__Assignment__
Nothing but the lines from the one that contains "POT3 pin GND: none -> GND" through the end of the data should be reproduced, and each must match exactly.

Before-and-after change records
══════════

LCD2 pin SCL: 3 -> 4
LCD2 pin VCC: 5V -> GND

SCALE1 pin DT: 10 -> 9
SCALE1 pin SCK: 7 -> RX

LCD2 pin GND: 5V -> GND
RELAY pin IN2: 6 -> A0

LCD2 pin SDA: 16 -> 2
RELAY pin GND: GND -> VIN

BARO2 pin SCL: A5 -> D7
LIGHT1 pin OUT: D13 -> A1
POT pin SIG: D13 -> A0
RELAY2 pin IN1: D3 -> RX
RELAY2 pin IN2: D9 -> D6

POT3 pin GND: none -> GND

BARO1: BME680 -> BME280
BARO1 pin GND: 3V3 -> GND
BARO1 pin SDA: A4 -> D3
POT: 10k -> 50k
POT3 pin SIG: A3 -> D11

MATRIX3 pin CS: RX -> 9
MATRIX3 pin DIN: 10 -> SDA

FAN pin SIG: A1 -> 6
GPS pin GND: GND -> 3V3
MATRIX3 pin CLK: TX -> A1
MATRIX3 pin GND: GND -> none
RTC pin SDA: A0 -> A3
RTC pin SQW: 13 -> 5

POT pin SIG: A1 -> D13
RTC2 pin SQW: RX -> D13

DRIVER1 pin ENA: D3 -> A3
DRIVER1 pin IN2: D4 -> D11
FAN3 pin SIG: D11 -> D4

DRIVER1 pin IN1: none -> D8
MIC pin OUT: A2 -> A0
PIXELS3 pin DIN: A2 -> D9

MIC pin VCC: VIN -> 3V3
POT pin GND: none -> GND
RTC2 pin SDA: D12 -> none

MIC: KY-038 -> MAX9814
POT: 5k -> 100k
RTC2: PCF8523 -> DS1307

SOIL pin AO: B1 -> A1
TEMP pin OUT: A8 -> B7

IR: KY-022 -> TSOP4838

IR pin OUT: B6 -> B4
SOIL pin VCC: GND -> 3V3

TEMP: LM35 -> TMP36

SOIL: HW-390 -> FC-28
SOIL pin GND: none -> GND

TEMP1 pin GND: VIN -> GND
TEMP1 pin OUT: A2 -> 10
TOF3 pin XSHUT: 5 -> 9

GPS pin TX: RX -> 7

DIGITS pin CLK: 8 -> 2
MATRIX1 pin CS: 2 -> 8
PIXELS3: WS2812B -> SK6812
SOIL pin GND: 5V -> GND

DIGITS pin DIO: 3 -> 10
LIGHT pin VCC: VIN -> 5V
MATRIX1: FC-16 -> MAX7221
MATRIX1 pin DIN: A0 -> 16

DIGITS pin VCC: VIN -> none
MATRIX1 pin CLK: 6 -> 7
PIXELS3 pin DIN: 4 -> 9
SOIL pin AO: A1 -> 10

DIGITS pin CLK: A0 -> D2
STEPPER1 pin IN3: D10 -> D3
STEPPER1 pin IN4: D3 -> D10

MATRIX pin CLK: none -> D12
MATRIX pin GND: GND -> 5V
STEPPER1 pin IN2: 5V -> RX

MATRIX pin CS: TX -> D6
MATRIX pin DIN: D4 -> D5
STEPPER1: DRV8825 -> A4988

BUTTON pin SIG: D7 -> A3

══════════

__Finished exercise__
POT3 pin GND: none -> GND

BARO1: BME680 -> BME280
BARO1 pin GND: 3V3 -> GND
BARO1 pin SDA: A4 -> D3
POT: 10k -> 50k
POT3 pin SIG: A3 -> D11

MATRIX3 pin CS: RX -> 9
MATRIX3 pin DIN: 10 -> SDA

FAN pin SIG: A1 -> 6
GPS pin GND: GND -> 3V3
MATRIX3 pin CLK: TX -> A1
MATRIX3 pin GND: GND -> none
RTC pin SDA: A0 -> A3
RTC pin SQW: 13 -> 5

POT pin SIG: A1 -> D13
RTC2 pin SQW: RX -> D13

DRIVER1 pin ENA: D3 -> A3
DRIVER1 pin IN2: D4 -> D11
FAN3 pin SIG: D11 -> D4

DRIVER1 pin IN1: none -> D8
MIC pin OUT: A2 -> A0
PIXELS3 pin DIN: A2 -> D9

MIC pin VCC: VIN -> 3V3
POT pin GND: none -> GND
RTC2 pin SDA: D12 -> none

MIC: KY-038 -> MAX9814
POT: 5k -> 100k
RTC2: PCF8523 -> DS1307

SOIL pin AO: B1 -> A1
TEMP pin OUT: A8 -> B7

IR: KY-022 -> TSOP4838

IR pin OUT: B6 -> B4
SOIL pin VCC: GND -> 3V3

TEMP: LM35 -> TMP36

SOIL: HW-390 -> FC-28
SOIL pin GND: none -> GND

TEMP1 pin GND: VIN -> GND
TEMP1 pin OUT: A2 -> 10
TOF3 pin XSHUT: 5 -> 9

GPS pin TX: RX -> 7

DIGITS pin CLK: 8 -> 2
MATRIX1 pin CS: 2 -> 8
PIXELS3: WS2812B -> SK6812
SOIL pin GND: 5V -> GND

DIGITS pin DIO: 3 -> 10
LIGHT pin VCC: VIN -> 5V
MATRIX1: FC-16 -> MAX7221
MATRIX1 pin DIN: A0 -> 16

DIGITS pin VCC: VIN -> none
MATRIX1 pin CLK: 6 -> 7
PIXELS3 pin DIN: 4 -> 9
SOIL pin AO: A1 -> 10

DIGITS pin CLK: A0 -> D2
STEPPER1 pin IN3: D10 -> D3
STEPPER1 pin IN4: D3 -> D10

MATRIX pin CLK: none -> D12
MATRIX pin GND: GND -> 5V
STEPPER1 pin IN2: 5V -> RX

MATRIX pin CS: TX -> D6
MATRIX pin DIN: D4 -> D5
STEPPER1: DRV8825 -> A4988

BUTTON pin SIG: D7 -> A3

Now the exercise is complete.